■ Information provided:
----

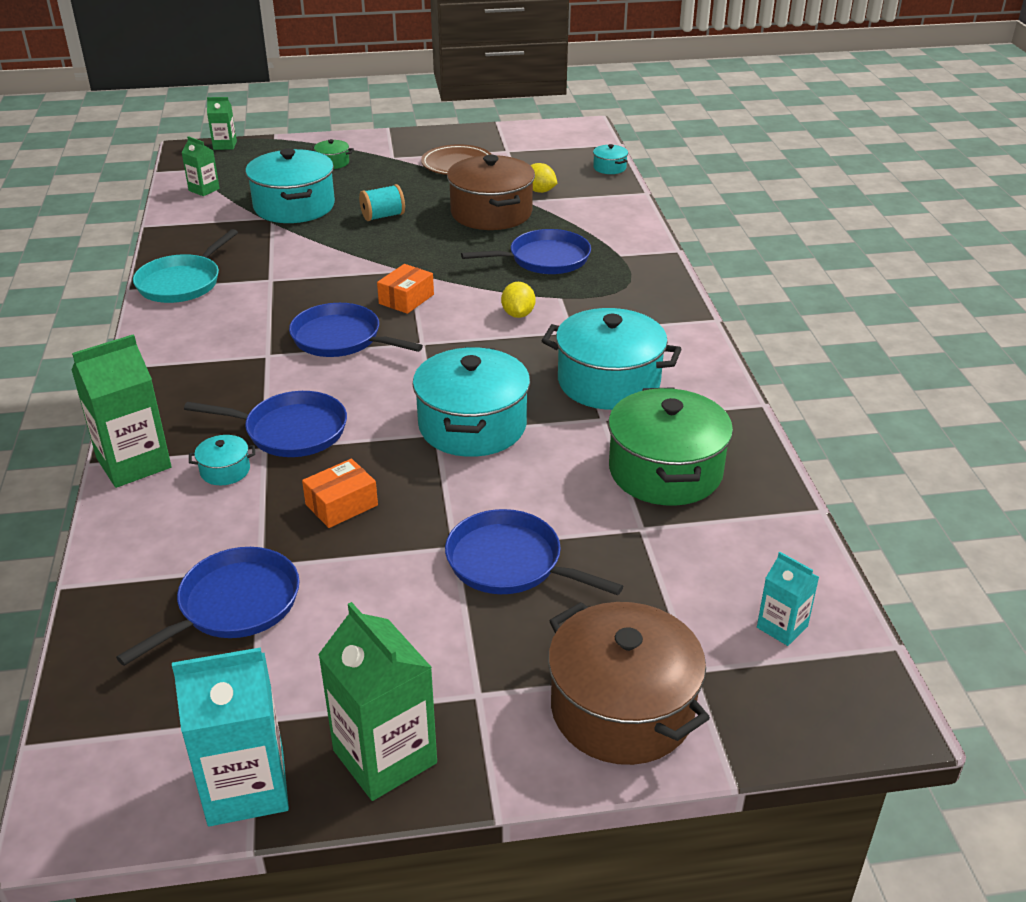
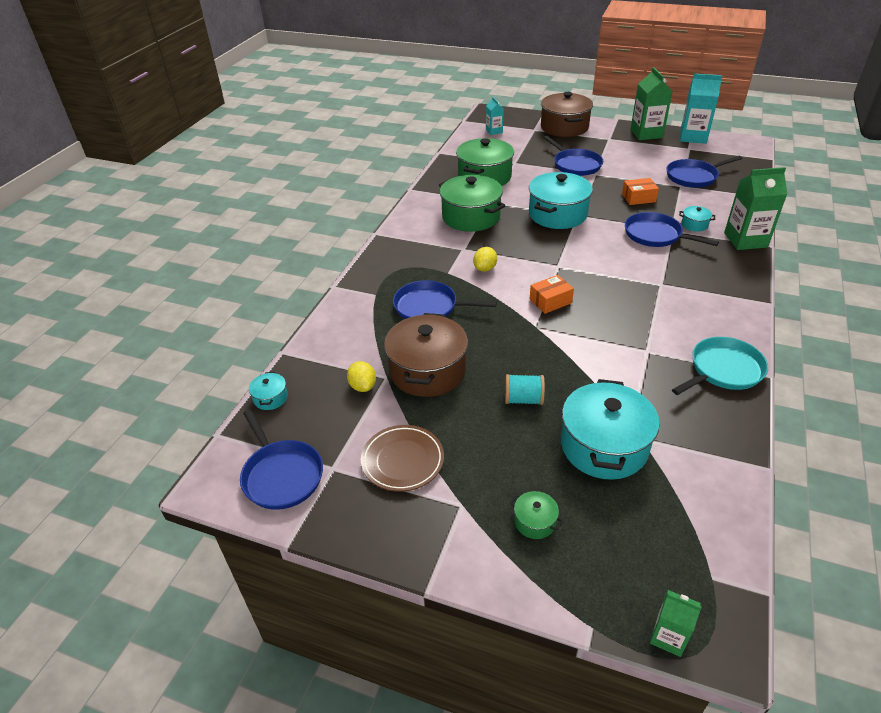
camera: 150 degrees left, 5 degrees up
green carton [181,136,220,196] -> none
blue pan [289,303,423,357] -> blue pan moved to [240,409,323,510]
turquoise pot [542,308,682,410] -> green pot [439,175,505,232]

----

■ Work order:
Would you copy out the material above exactly, without the pictures in it?

■ Output of the task:
camera: 150 degrees left, 5 degrees up
green carton [181,136,220,196] -> none
blue pan [289,303,423,357] -> blue pan moved to [240,409,323,510]
turquoise pot [542,308,682,410] -> green pot [439,175,505,232]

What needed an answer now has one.